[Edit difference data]
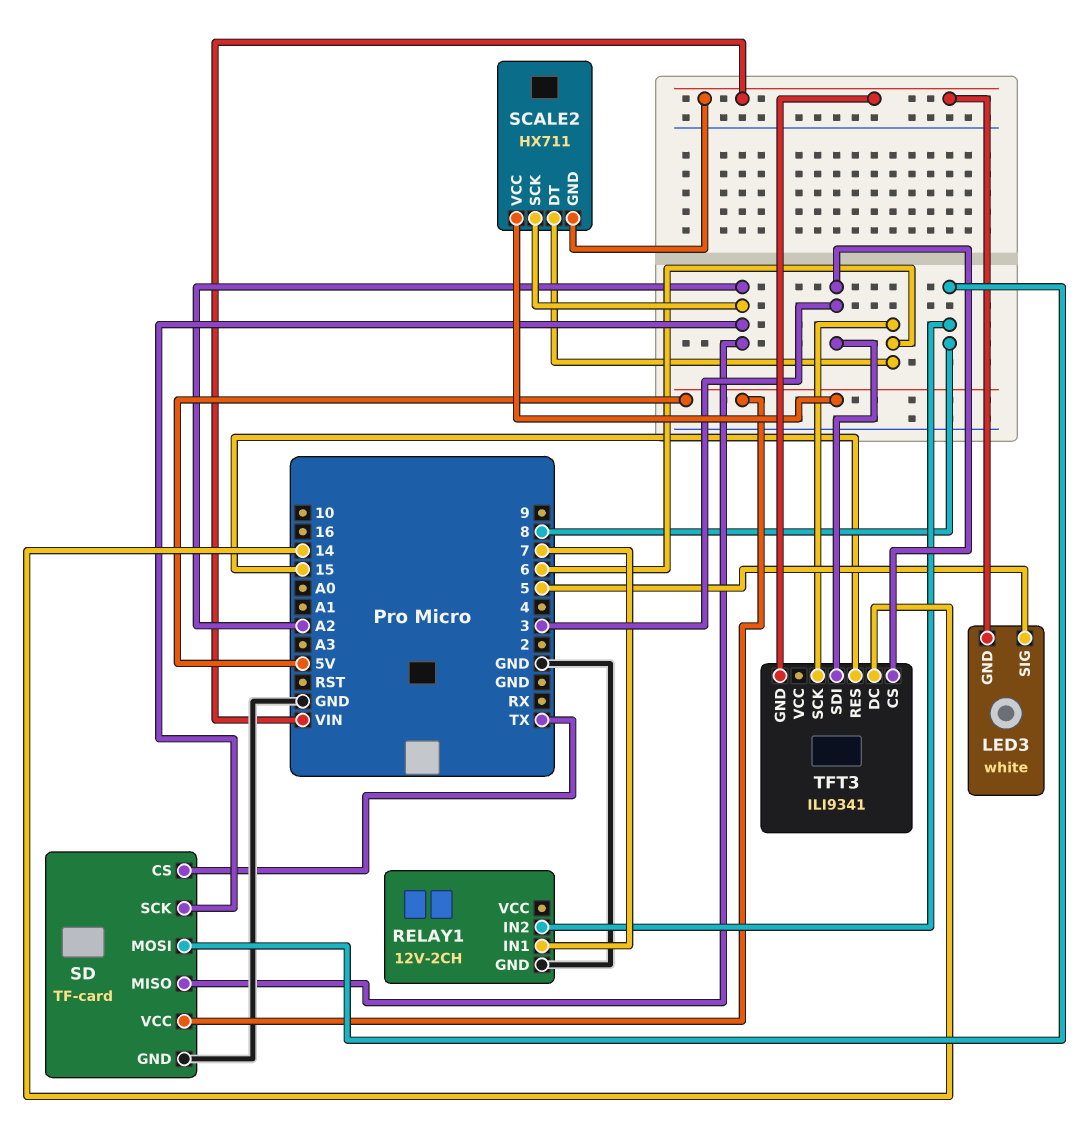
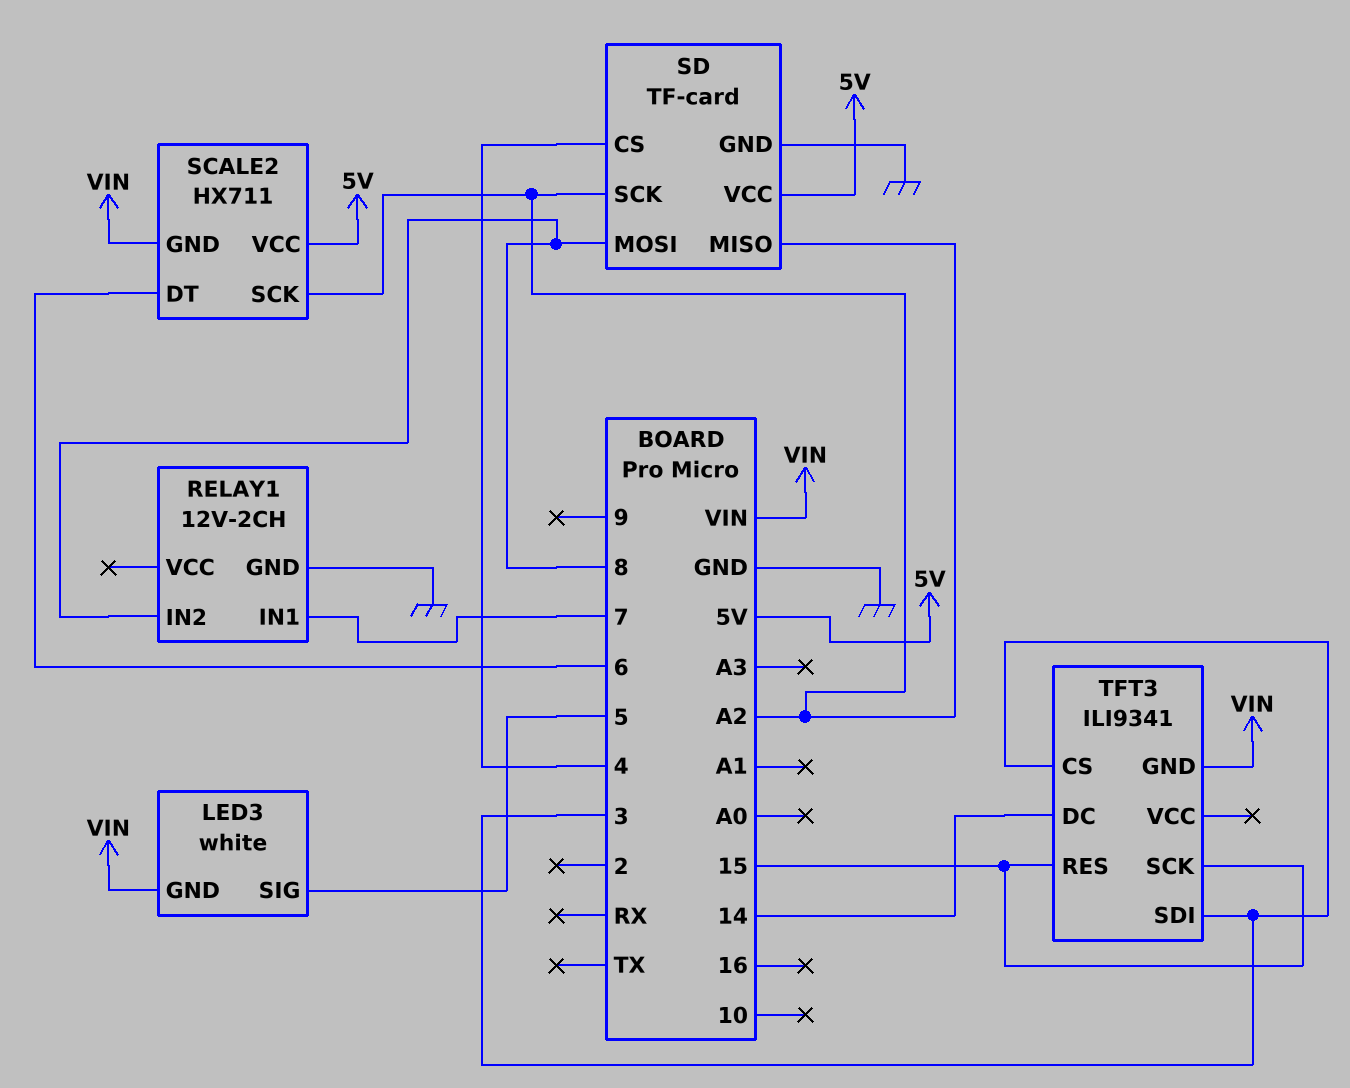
SD pin CS: TX -> 4
TFT3 pin SCK: 6 -> 15

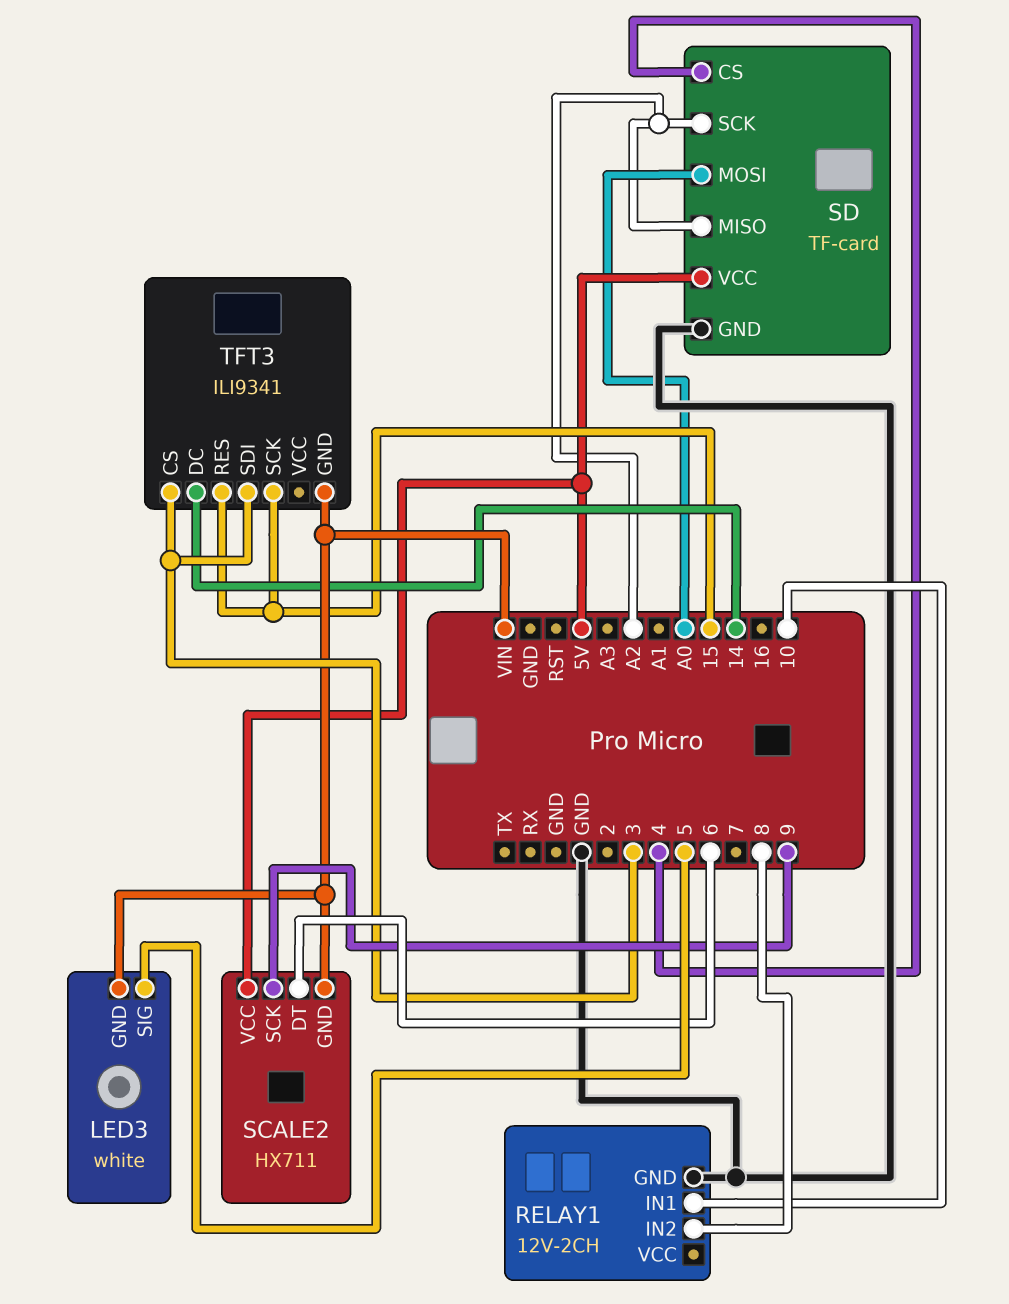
RELAY1 pin IN1: 7 -> 10
SCALE2 pin SCK: A2 -> 9
SD pin MOSI: 8 -> A0

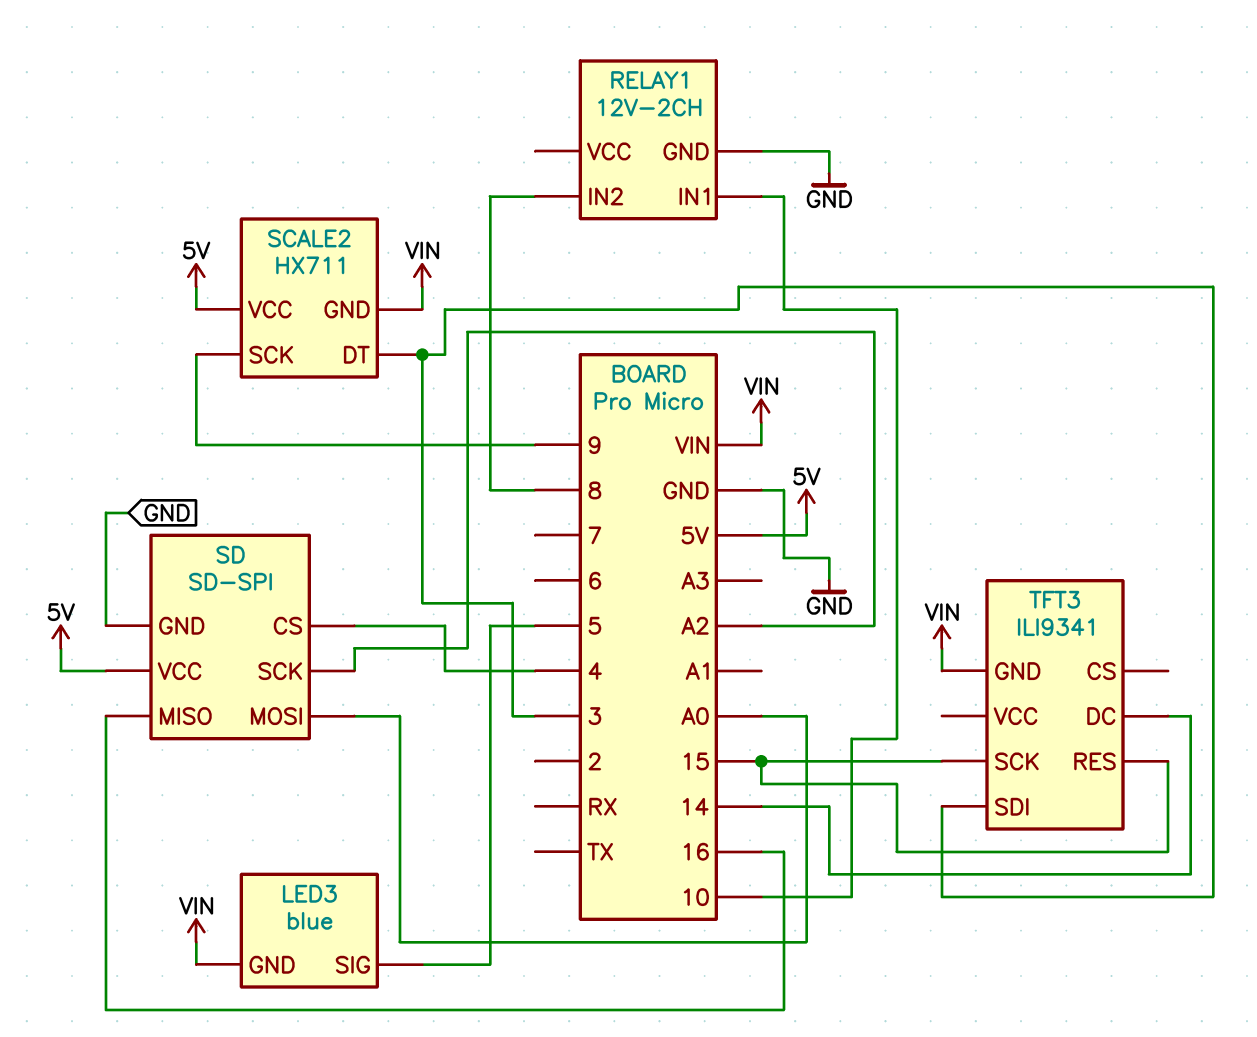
LED3: white -> blue
SCALE2 pin DT: 6 -> 3
SD: TF-card -> SD-SPI
SD pin MISO: A2 -> 16
TFT3 pin CS: 3 -> none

ACTIVITY — Restate the data above verbatim, skipping every image.

ANSWER BOX —
SD pin CS: TX -> 4
TFT3 pin SCK: 6 -> 15

RELAY1 pin IN1: 7 -> 10
SCALE2 pin SCK: A2 -> 9
SD pin MOSI: 8 -> A0

LED3: white -> blue
SCALE2 pin DT: 6 -> 3
SD: TF-card -> SD-SPI
SD pin MISO: A2 -> 16
TFT3 pin CS: 3 -> none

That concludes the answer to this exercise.